DESCRIPTION OF THE TASK: All lines from the one that has "What was the crayon" onward to the end of the records below are to be returned exactly; pictures are to be skipped.

EXERCISE INPUT:
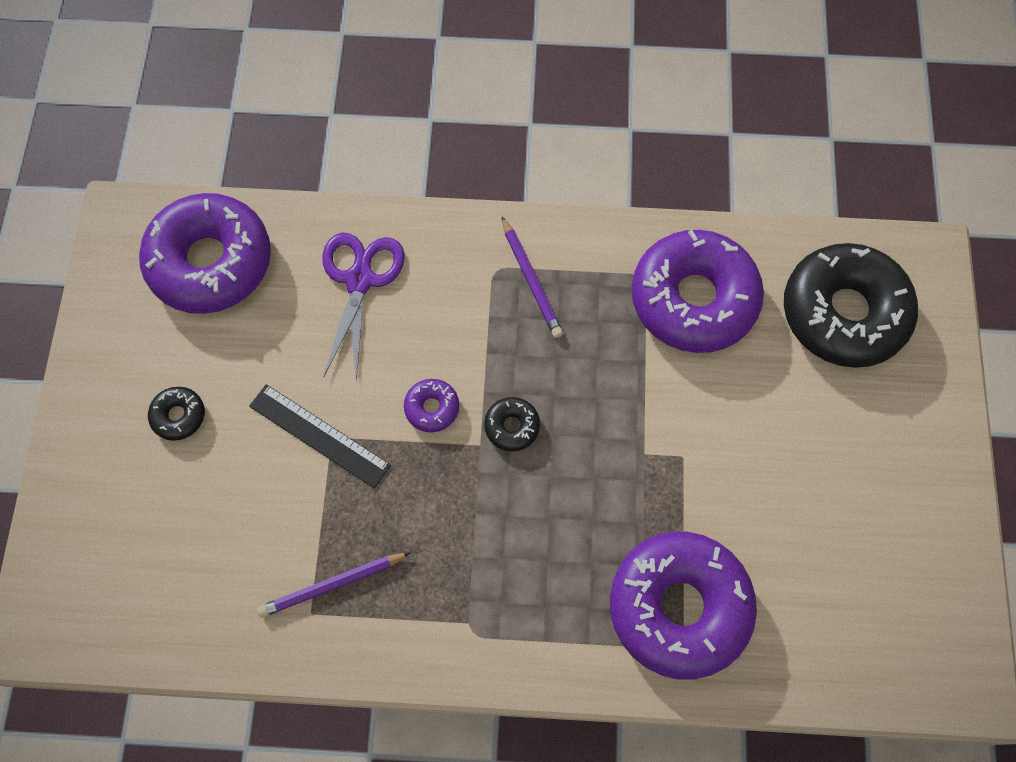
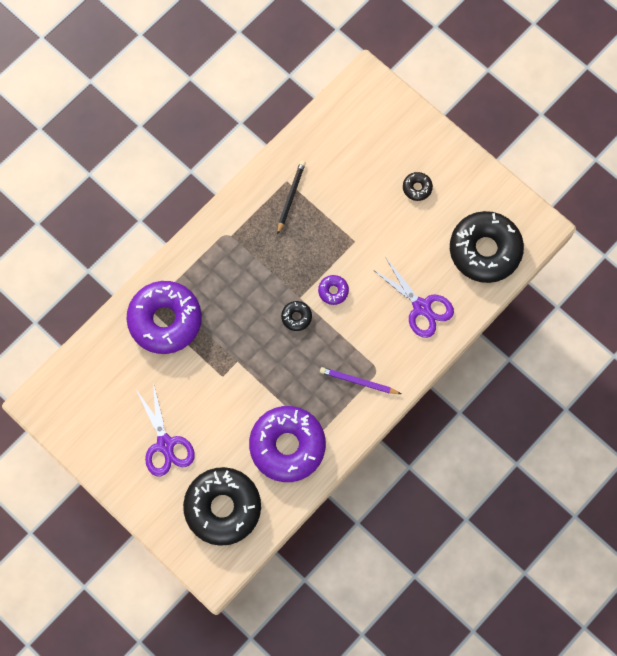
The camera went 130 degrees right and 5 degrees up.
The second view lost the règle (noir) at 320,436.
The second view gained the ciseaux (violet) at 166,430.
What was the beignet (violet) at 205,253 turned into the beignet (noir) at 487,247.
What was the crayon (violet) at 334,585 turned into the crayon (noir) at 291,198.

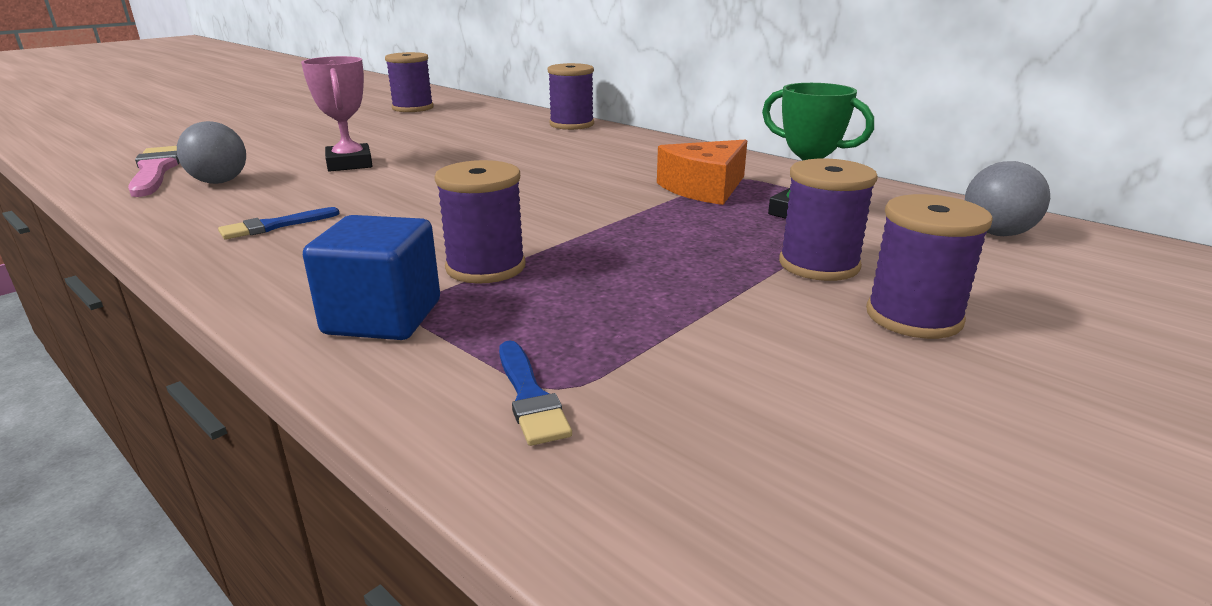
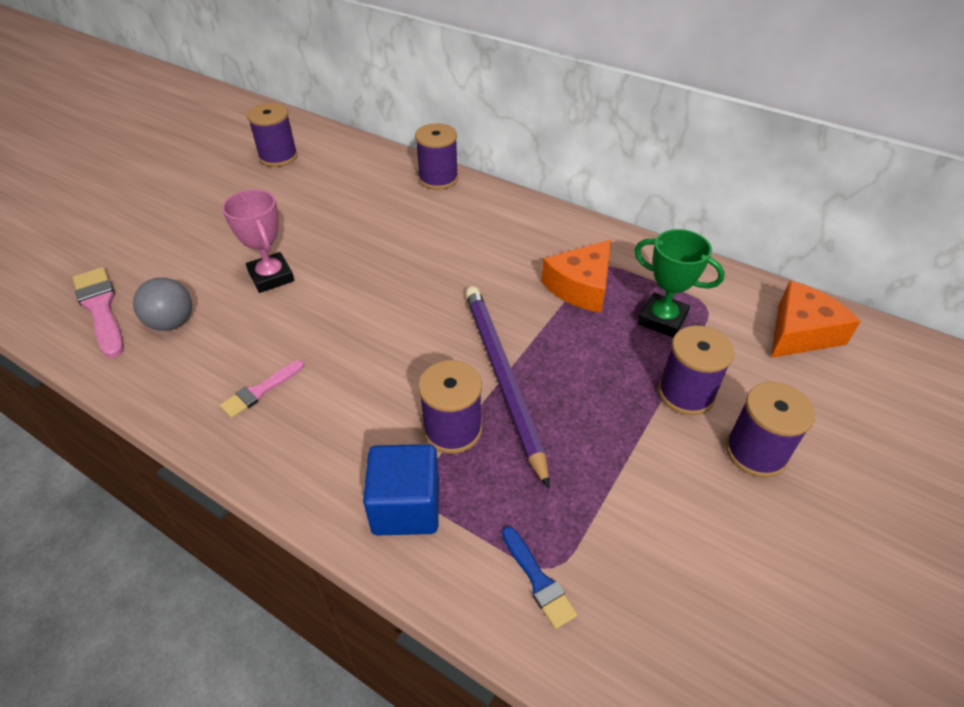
The camera went 10 degrees left and 20 degrees up.
The second view gained the crayon (violet) at 507,387.
Where the balle (gris) stood at 1007,198, the fromage (orange) came to stand at 816,319.
What was the pinceau (bleu) at 278,223 turned into the pinceau (rose) at 262,389.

ANSWER FOR THIS EXERCISE:
What was the crayon (violet) at 334,585 turned into the crayon (noir) at 291,198.

The camera went 10 degrees left and 20 degrees up.
The second view gained the crayon (violet) at 507,387.
Where the balle (gris) stood at 1007,198, the fromage (orange) came to stand at 816,319.
What was the pinceau (bleu) at 278,223 turned into the pinceau (rose) at 262,389.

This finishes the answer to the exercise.